▶ _Raw data_
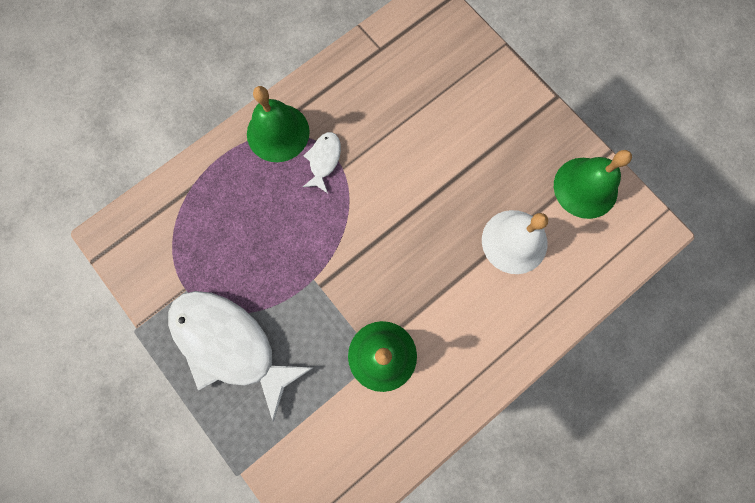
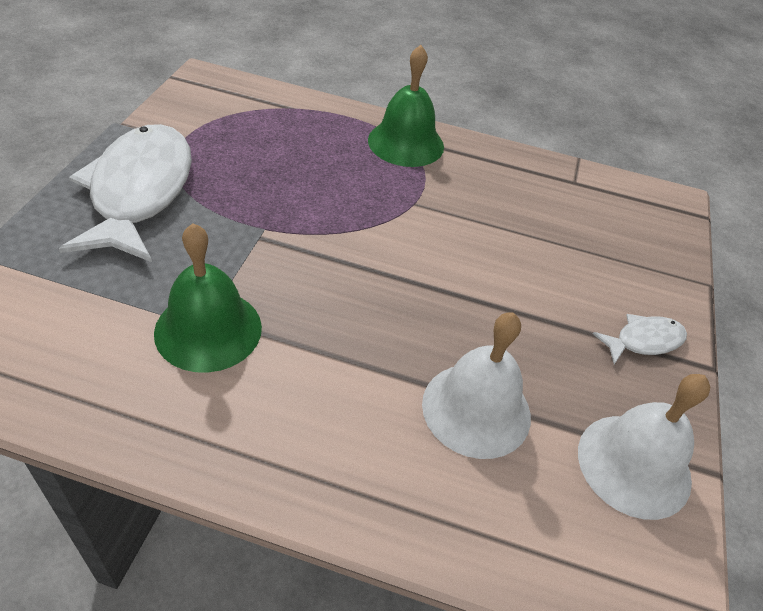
camera: 50 degrees right, 30 degrees down
(324, 160) = (409, 186): white fish -> white fish (644, 341)
(585, 187) = (634, 465): green bell -> white bell

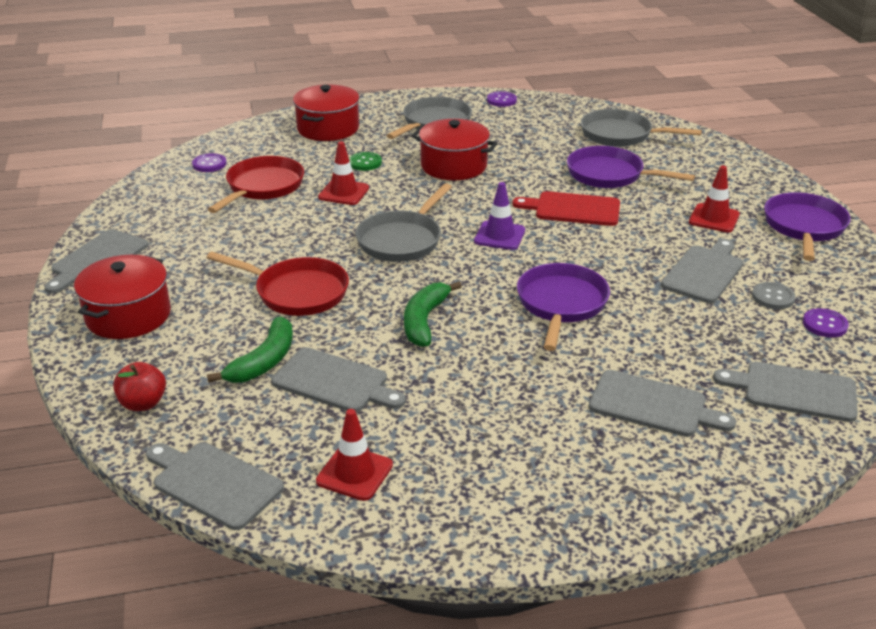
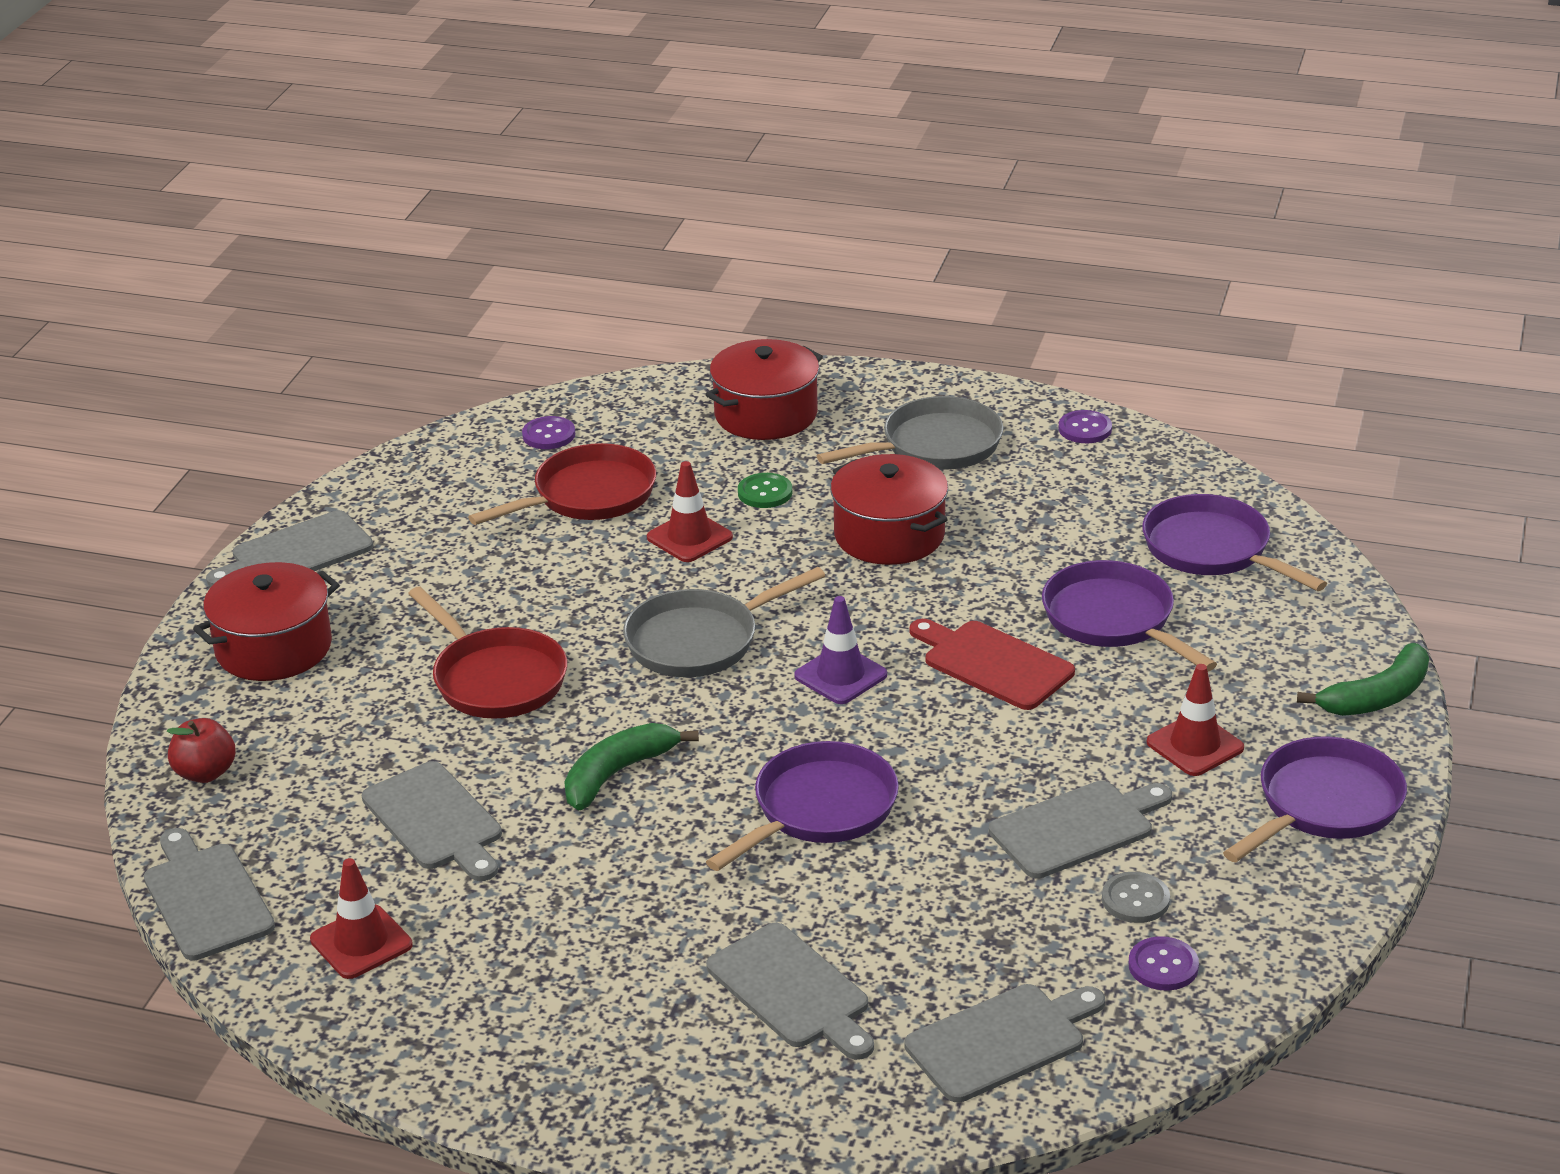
camera: 30 degrees right, 0 degrees up
(264, 361) = (378, 764): green banana -> green banana (1377, 697)
(620, 135) = (1212, 550): grey pan -> purple pan
(793, 391) = (1002, 1041): grey cutting board -> grey cutting board turned 105 degrees clockwise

▶ _What you need to do_
Write the material above out again exactly. Omit every image.

▶ _Response_
camera: 50 degrees right, 30 degrees down
(324, 160) = (409, 186): white fish -> white fish (644, 341)
(585, 187) = (634, 465): green bell -> white bell

camera: 30 degrees right, 0 degrees up
(264, 361) = (378, 764): green banana -> green banana (1377, 697)
(620, 135) = (1212, 550): grey pan -> purple pan
(793, 391) = (1002, 1041): grey cutting board -> grey cutting board turned 105 degrees clockwise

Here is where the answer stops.